DATA PROVIDED —
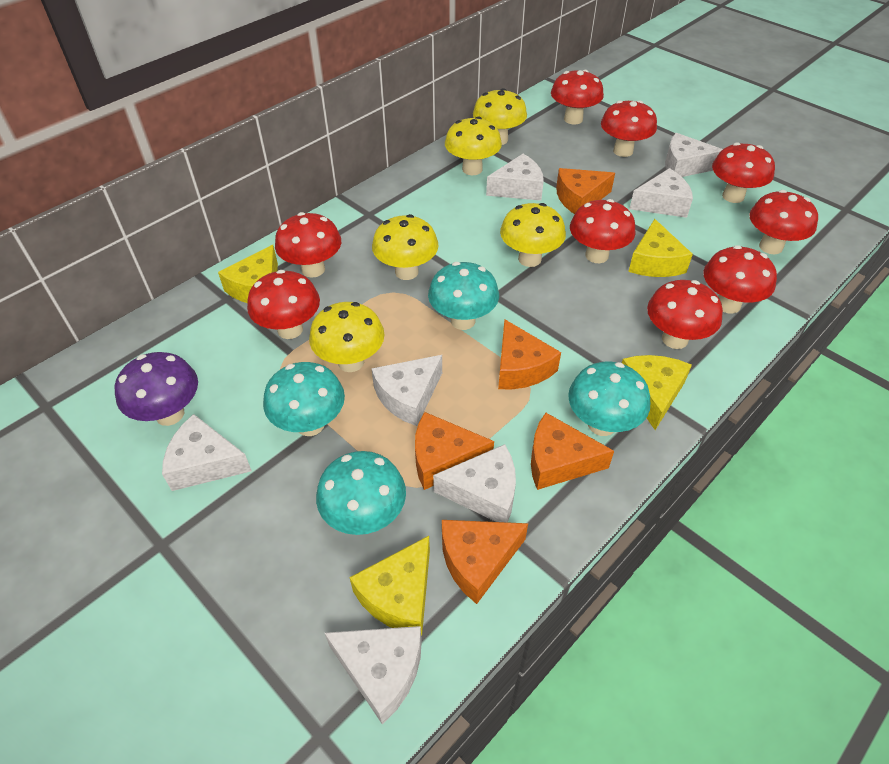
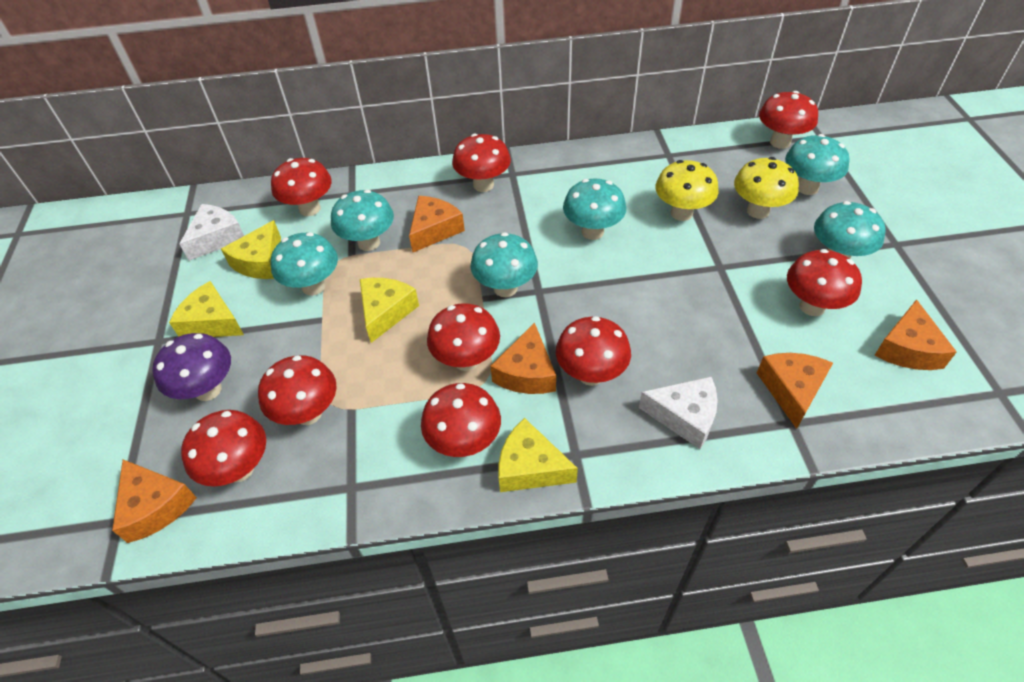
turquoise mushroom: 4 -> 6
white cheese: 7 -> 2
yellow mushroom: 5 -> 2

WHAT TO PRODUCE —
Pictures stay out; the data above is to be returned exactly.

EXPECTED OUTPUT —
turquoise mushroom: 4 -> 6
white cheese: 7 -> 2
yellow mushroom: 5 -> 2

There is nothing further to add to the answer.